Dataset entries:
□ □ □ □ □ □ □
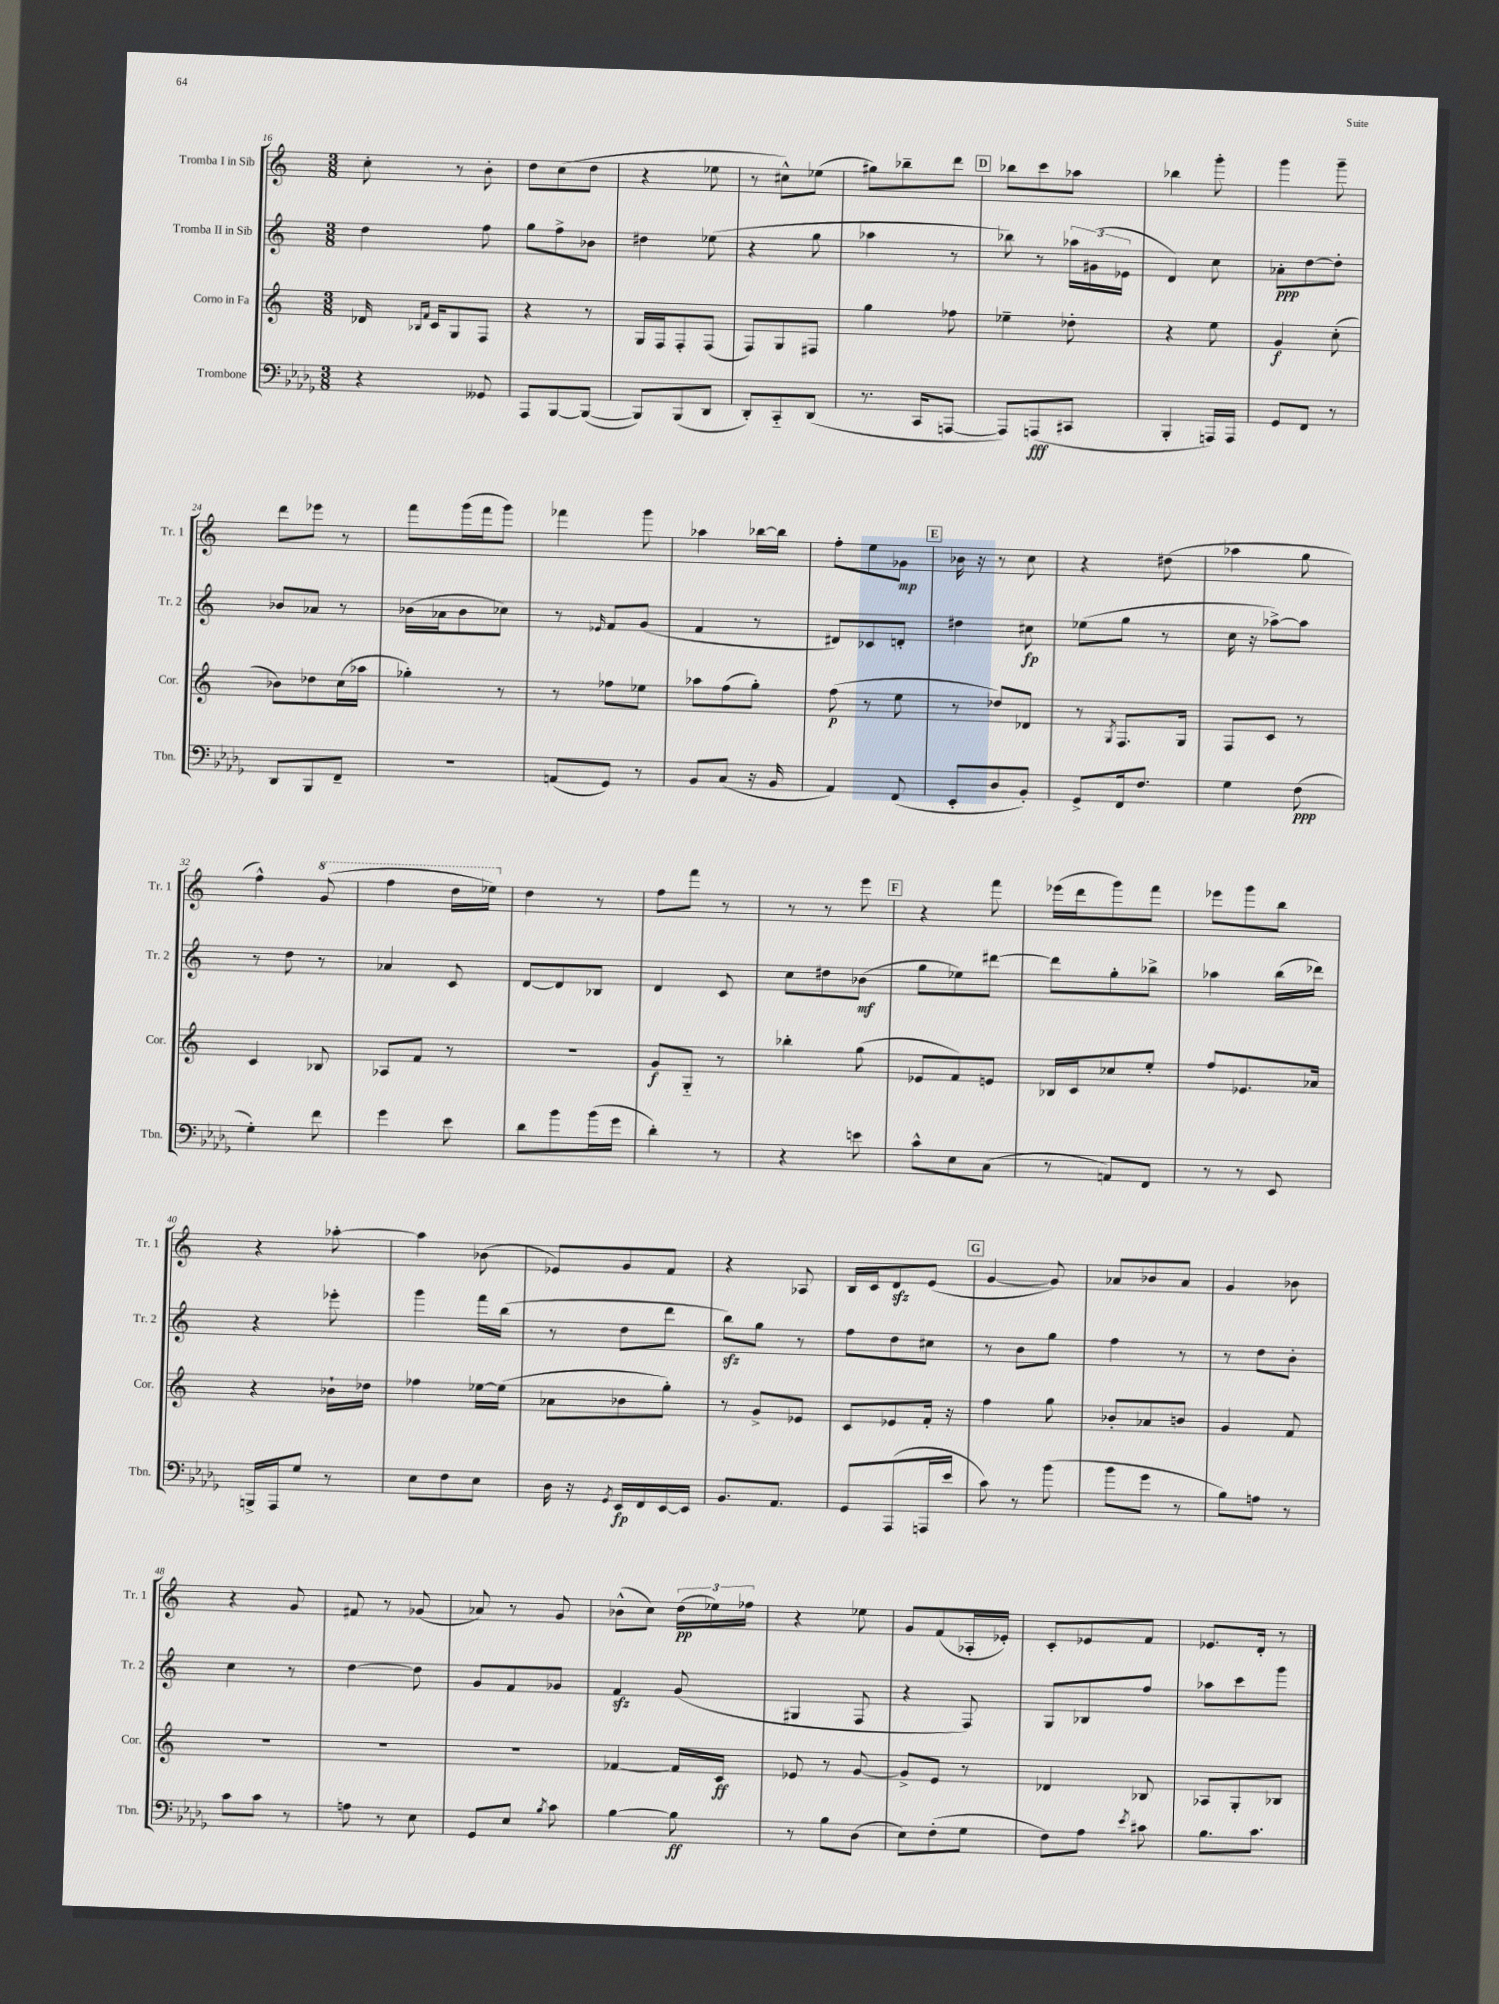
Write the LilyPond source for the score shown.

<<
\new StaffGroup <<
\new Staff = "s0" \with { instrumentName = "Tromba I in Sib" shortInstrumentName = "Tr. 1" } {
    \clef treble \key c \major \numericTimeSignature \time 3/8
    \autoBeamOff c''8-. r8 b'8-. |
    d''8[ c''8( d''8] |
    r4 ees''8 |
    r8 cis''8[-^) ees''8]( |
    gis''8[) bes''8-- d'''8] |
    \mark \markup { \box "D" } bes''8[ c'''8 aes''8] |
    bes''4 g'''8-. |
    g'''4 g'''8-- |
    d'''8[ ees'''8] r8 |
    f'''8[ g'''16( f'''16 g'''8]) |
    fes'''4 g'''8 |
    aes''4 bes''16[~ bes''16] |
    f''8[-. e''8 ges'8]\mp |
    \mark \markup { \box "E" } bes'16 r16 r8 c''8 |
    r4 dis''8( |
    aes''4 g''8 |
    f''4-^) \ottava #1 g''8( |
    f'''4 d'''16[ ees'''16]) \ottava #0 |
    d''4 r8 |
    f''8[ f'''8] r8 |
    r8 r8 e'''8 |
    \mark \markup { \box "F" } r4 f'''8 |
    ees'''16[( d'''16 g'''8) f'''8] |
    ees'''8[ g'''8 b''8] |
    r4 aes''8~-. |
    aes''4 bes'8( |
    ees'8[) g'8 f'8] |
    r4 aes8 |
    b16[ c'16 d'8\sfz e'8]( |
    \mark \markup { \box "G" } g'4~ g'8) |
    aes'8[ bes'8 aes'8] |
    g'4 bes'8 |
    r4 g'8 |
    fis'8 r8 ges'8( |
    aes'8) r8 g'8 |
    bes'8[-^( c''8]) \tuplet 3/2 { d''16[\pp( ees''16) fes''16] } |
    r4 ees''8 |
    g'8[ f'8( aes16-. ees'16]-.) |
    c'8[-. ees'8 f'8] |
    ees'8.[ d'16]-. r8 \bar "|." |
}
\new Staff = "s1" \with { instrumentName = "Tromba II in Sib" shortInstrumentName = "Tr. 2" } {
    \clef treble \key c \major \numericTimeSignature \time 3/8
    \autoBeamOff d''4 f''8 |
    g''8[ f''8-> bes'8] |
    dis''4 ees''8( |
    r4 g''8 |
    aes''4 r8 |
    \mark \markup { \box "D" } bes''8) r8 \tuplet 3/2 { aes''16[ gis'16( ees'16] } |
    d'4) c''8 |
    aes'8[-.\ppp d''8~ d''8]-. |
    bes'8[ aes'8] r8 |
    bes'16[( aes'16 bes'8 ces''8]) |
    r8 \grace { ees'16 } f'8[ g'8]( |
    f'4 r8 |
    dis'8[) ces'8 d'8]-. |
    \mark \markup { \box "E" } dis''4 cis''8\fp |
    ees''8[( g''8] r8 |
    c''16 r16 aes''8[~->) aes''8] |
    r8 d''8 r8 |
    aes'4 c'8 |
    d'8[~ d'8 bes8] |
    d'4 c'8 |
    c''8[ dis''8 bes'8]\mf( |
    \mark \markup { \box "F" } g''8[ ees''8) dis'''8]~ |
    dis'''8[ g''8-. bes''8]-> |
    aes''4 b''16[( des'''16]) |
    r4 ees'''8-. |
    g'''4 f'''16[ b''16]( |
    r8 d''8[ d'''8] |
    b''8[\sfz) g''8] r8 |
    f''8[ d''8 cis''8] |
    \mark \markup { \box "G" } r8 b'8[ g''8] |
    f''4 r8 |
    r8 d''8[ b'8]-. |
    c''4 r8 |
    d''4~ d''8 |
    g'8[ f'8 ges'8] |
    f'4\sfz g'8( |
    gis4 f8 |
    r4 f8) |
    g8[ bes8 f''8] |
    aes''8[ c'''8 g'''8] \bar "|." |
}
\new Staff = "s2" \with { instrumentName = "Corno in Fa" shortInstrumentName = "Cor." } {
    \clef treble \key c \major \numericTimeSignature \time 3/8
    \autoBeamOff des'16 \grace { bes16[ f'16] } c'16[ g8 f8] |
    r4 r8 |
    g16[ f16 f8-. f8]( |
    f8[) g8 fis8] |
    g''4 fes''8 |
    \mark \markup { \box "D" } ees''4-- des''8-. |
    r4 e''8 |
    g'4\f c''8-.( |
    bes'8[) des''8 c''16( aes''16] |
    ges''4-.) r8 |
    r8 fes''8[ ees''8] |
    aes''8[ f''8( g''8]-.) |
    f''8\p( r8 e''8 |
    \mark \markup { \box "E" } r8 des''8[) des'8] |
    r8 \acciaccatura { g8 } f8.[ g16] |
    f8[ c'8] r8 |
    c'4 bes8 |
    aes8[ f'8] r8 |
    R4. |
    g'8[\f g8]-_ r8 |
    bes''4-. g''8( |
    \mark \markup { \box "F" } ees'8[ f'8) e'8] |
    bes16[ c'16 ces''8 e''8]-. |
    f''8[ ees'8. aes'16] |
    r4 bes'16[-! des''16] |
    fes''4 ees''16[~ ees''16]( |
    aes'8[ bes'8 g''8]-.) |
    r8 g'8[-> ees'8] |
    c'8[ ees'8 f'16]-. r16 |
    \mark \markup { \box "G" } f''4 g''8 |
    bes'8[-. aes'8 b'8] |
    g'4 f'8 |
    R4. |
    R4. |
    R4. |
    fes'4~ fes'16[ c'16]\ff |
    ees'8 r8 g'8~ |
    g'8[-> e'8] r8 |
    des'4 bes8 |
    aes8[ g8-. bes8] \bar "|." |
}
\new Staff = "s3" \with { instrumentName = "Trombone" shortInstrumentName = "Tbn." } {
    \clef bass \key des \major \numericTimeSignature \time 3/8
    \autoBeamOff r4 geses,8 |
    aes,,8[ bes,,8~ bes,,8]~( |
    bes,,8[) bes,,8( des,8] |
    des,8[-.) c,8-_ des,8]( |
    r8. c,16[ a,,8]~ |
    \mark \markup { \box "D" } a,,8[) a,,8\fff( cis,8] |
    bes,,4-. a,,16[) a,,16] |
    ges,8[ f,8] r8 |
    des,8[ bes,,8 f,8]-- |
    R4. |
    a,8[( ges,8]) r8 |
    bes,8[ c8]( r16 bes,16 |
    aes,4) f,8( |
    \mark \markup { \box "E" } ees,8[-. des8 bes,8]-.) |
    ges,8[-> f,16 f8.] |
    ges4 f8\ppp( |
    ges4-.) f'8 |
    ges'4 ees'8 |
    des'8[ bes'8 bes'16( ges'16] |
    des'4-.) r8 |
    r4 e'8 |
    \mark \markup { \box "F" } c'8[-^ ees8 c8]( |
    r8 a,8[) f,8] |
    r8 r8 ees,8 |
    b,,16[-> aes,,16 ges8] r8 |
    ees8[ f8 ees8] |
    des16 r16 \acciaccatura { ges,8 } ees,16[\fp f,16 ees,16~ ees,16] |
    bes,8.[ aes,8.] |
    ges,8[ aes,,8( a,,16 ees'16] |
    \mark \markup { \box "G" } c'8) r8 bes'8( |
    bes'8[ ges'8] r8 |
    bes8[) a8] r8 |
    c'8[ c'8] r8 |
    a8 r8 ees8 |
    ges,8[ ees8] \acciaccatura { bes8 } c'8 |
    bes4~ bes8\ff |
    r8 bes8[ des8]( |
    ees8[) f8-.( ges8] |
    f8[) aes8] \acciaccatura { ees'8 } cis'8 |
    bes8.[ c'8.] \bar "|." |
}
>>
>>
\layout { \context { \Score currentBarNumber = #16 } }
□ □ □ □ □ □ □
GIVEN PROBLEM:
Show every line of the items above that contains the string "instrumentName", matching its case exactly.

OUTPUT FOR THIS EXERCISE:
\new Staff = "s0" \with { instrumentName = "Tromba I in Sib" shortInstrumentName = "Tr. 1" } {
\new Staff = "s1" \with { instrumentName = "Tromba II in Sib" shortInstrumentName = "Tr. 2" } {
\new Staff = "s2" \with { instrumentName = "Corno in Fa" shortInstrumentName = "Cor." } {
\new Staff = "s3" \with { instrumentName = "Trombone" shortInstrumentName = "Tbn." } {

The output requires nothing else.